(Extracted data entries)
**********
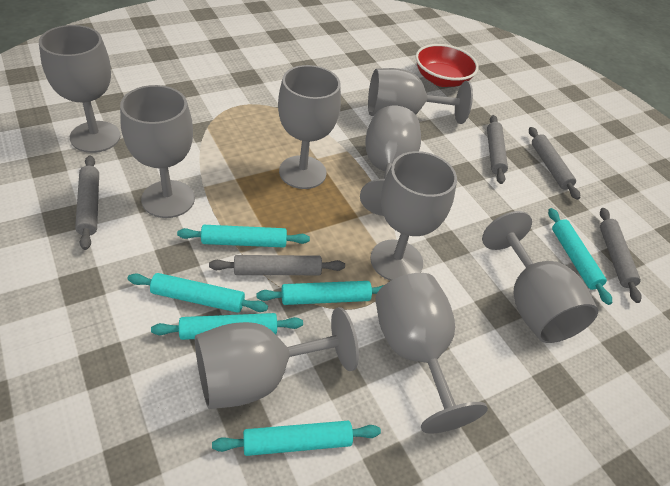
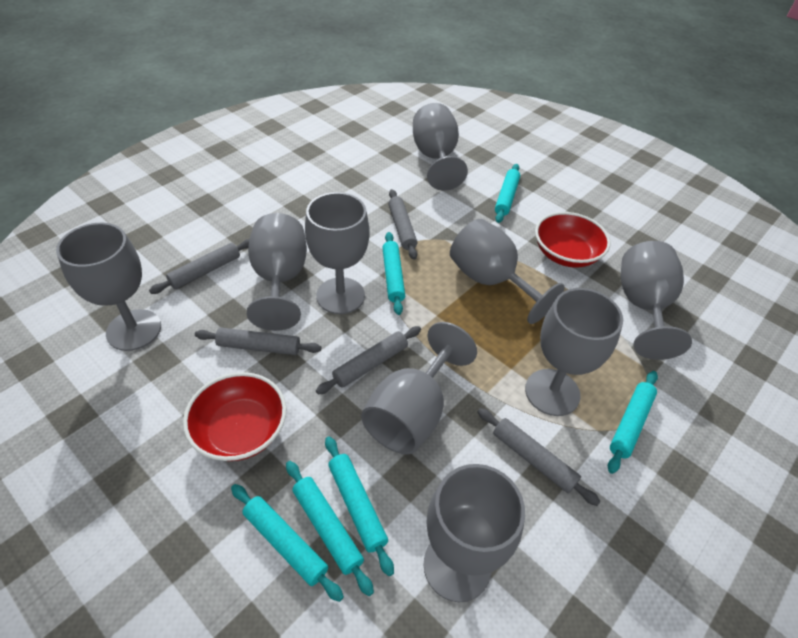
red bowl: 1 -> 2

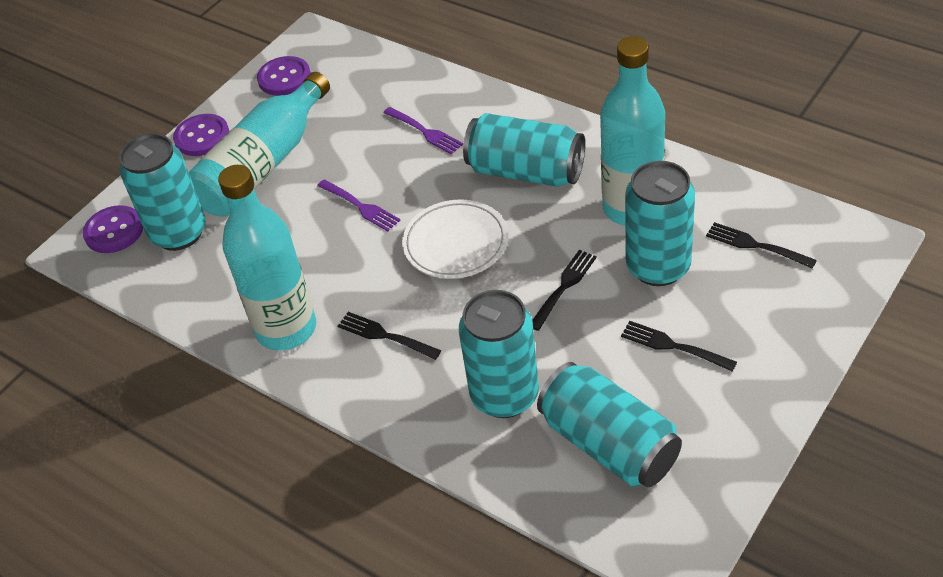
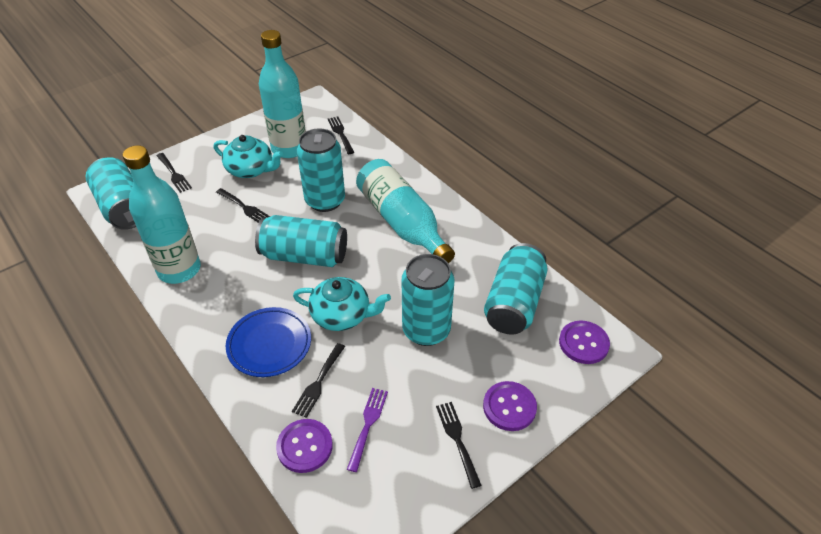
black fork: 4 -> 5
blue plate: 0 -> 1
purple fork: 2 -> 1
turquoise teapot: 0 -> 2
white plate: 1 -> 0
**********
Your instructions =
Please copy only the lines from the one with "blue plate: 0 -> 1" through the final line of the records above, both ends included.

Output of the exercise =
blue plate: 0 -> 1
purple fork: 2 -> 1
turquoise teapot: 0 -> 2
white plate: 1 -> 0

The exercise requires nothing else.